To do → Everything from the first line of the material below through the line containing "relocated,bright yellow pencil,(288" must be retyped exactly, and nothing past it.

Information shown →

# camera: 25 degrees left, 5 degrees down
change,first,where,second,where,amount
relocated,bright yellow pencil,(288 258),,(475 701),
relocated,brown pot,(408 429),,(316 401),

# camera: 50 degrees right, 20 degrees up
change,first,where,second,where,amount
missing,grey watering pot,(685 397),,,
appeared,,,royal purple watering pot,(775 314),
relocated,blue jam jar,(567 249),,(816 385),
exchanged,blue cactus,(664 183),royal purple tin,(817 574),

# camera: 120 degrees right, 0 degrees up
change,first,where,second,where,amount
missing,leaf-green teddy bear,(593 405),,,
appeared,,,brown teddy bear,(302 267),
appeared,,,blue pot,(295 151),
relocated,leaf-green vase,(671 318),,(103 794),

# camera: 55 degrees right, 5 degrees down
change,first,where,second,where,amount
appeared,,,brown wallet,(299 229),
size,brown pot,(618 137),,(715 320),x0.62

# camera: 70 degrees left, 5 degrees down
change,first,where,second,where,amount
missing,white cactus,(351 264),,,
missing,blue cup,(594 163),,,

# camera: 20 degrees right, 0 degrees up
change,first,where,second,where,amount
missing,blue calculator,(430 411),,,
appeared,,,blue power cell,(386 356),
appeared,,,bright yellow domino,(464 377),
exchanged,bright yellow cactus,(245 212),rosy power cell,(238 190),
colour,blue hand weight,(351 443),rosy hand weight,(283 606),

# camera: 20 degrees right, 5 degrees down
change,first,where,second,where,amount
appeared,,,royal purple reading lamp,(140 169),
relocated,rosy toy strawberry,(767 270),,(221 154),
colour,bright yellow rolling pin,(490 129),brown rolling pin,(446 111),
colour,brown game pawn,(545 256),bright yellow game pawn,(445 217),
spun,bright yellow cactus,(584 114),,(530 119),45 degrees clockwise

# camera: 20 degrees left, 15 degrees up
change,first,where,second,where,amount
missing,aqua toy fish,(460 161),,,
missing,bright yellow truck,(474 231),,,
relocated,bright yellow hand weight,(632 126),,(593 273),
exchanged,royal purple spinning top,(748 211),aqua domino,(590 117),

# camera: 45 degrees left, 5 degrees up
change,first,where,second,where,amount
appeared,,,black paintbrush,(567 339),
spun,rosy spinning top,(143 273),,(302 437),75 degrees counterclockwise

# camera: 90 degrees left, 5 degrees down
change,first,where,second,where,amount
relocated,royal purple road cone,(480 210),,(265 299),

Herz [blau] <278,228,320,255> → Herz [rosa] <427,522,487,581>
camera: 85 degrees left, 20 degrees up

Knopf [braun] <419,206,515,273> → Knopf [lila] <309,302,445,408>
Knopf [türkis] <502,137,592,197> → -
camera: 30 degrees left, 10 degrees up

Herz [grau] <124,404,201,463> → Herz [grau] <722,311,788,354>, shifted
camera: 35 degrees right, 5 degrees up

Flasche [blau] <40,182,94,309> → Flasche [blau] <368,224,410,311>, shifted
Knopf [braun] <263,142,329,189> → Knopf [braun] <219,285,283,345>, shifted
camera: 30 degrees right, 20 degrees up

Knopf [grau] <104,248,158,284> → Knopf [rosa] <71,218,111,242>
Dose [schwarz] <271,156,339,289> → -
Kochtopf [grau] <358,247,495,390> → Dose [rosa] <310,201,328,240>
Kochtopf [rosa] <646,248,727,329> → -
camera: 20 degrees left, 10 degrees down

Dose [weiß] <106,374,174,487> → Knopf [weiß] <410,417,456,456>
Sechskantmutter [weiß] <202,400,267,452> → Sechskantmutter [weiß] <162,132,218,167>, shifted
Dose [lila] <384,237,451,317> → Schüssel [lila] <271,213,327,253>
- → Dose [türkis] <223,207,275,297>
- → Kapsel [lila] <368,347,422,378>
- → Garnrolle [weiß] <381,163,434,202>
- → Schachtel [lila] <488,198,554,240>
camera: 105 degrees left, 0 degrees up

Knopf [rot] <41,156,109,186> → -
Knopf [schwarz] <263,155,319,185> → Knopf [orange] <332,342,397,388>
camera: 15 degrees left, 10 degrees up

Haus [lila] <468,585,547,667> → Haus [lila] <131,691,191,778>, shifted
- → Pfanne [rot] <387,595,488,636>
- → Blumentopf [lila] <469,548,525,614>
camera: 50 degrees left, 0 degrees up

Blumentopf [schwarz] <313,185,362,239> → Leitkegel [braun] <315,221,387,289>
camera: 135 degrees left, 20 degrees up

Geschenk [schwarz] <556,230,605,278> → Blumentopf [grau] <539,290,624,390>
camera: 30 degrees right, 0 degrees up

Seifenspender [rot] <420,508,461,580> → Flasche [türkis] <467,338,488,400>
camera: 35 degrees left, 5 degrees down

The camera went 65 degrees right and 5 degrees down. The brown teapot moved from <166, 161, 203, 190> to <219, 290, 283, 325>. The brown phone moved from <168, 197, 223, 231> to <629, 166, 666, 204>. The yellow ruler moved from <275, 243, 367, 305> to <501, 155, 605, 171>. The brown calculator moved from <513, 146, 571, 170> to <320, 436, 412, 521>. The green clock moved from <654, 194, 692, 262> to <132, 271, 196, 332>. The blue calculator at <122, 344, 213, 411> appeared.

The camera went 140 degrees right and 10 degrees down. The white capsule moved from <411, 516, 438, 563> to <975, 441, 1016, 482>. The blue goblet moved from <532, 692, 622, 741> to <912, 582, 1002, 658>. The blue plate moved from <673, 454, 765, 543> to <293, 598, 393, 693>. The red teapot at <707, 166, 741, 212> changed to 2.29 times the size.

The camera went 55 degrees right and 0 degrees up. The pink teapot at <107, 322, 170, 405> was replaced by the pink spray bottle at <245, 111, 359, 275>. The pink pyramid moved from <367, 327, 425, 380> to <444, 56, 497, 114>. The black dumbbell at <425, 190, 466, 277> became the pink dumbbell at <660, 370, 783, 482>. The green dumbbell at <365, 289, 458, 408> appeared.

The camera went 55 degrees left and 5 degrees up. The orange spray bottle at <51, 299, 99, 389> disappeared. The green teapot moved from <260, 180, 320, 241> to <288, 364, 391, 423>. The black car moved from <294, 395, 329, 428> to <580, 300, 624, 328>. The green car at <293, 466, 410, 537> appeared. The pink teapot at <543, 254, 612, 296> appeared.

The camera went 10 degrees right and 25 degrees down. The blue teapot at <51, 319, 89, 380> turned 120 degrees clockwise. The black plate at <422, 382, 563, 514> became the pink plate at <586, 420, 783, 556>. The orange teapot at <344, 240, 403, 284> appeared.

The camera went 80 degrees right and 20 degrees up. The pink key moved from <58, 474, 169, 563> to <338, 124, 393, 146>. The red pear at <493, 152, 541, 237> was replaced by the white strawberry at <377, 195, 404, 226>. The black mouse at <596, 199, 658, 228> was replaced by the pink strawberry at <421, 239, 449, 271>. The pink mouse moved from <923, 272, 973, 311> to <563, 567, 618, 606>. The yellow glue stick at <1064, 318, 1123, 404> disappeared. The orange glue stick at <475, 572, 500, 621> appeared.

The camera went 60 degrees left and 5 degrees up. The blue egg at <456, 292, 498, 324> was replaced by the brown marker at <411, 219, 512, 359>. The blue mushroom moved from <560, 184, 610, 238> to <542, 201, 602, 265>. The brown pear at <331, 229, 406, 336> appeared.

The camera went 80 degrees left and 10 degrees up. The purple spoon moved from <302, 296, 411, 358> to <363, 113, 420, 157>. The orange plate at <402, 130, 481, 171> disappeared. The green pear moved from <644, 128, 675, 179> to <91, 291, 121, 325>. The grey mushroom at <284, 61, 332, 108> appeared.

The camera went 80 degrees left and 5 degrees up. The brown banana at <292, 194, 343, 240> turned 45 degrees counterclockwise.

Expected output →
# camera: 25 degrees left, 5 degrees down
change,first,where,second,where,amount
relocated,bright yellow pencil,(288 258),,(475 701),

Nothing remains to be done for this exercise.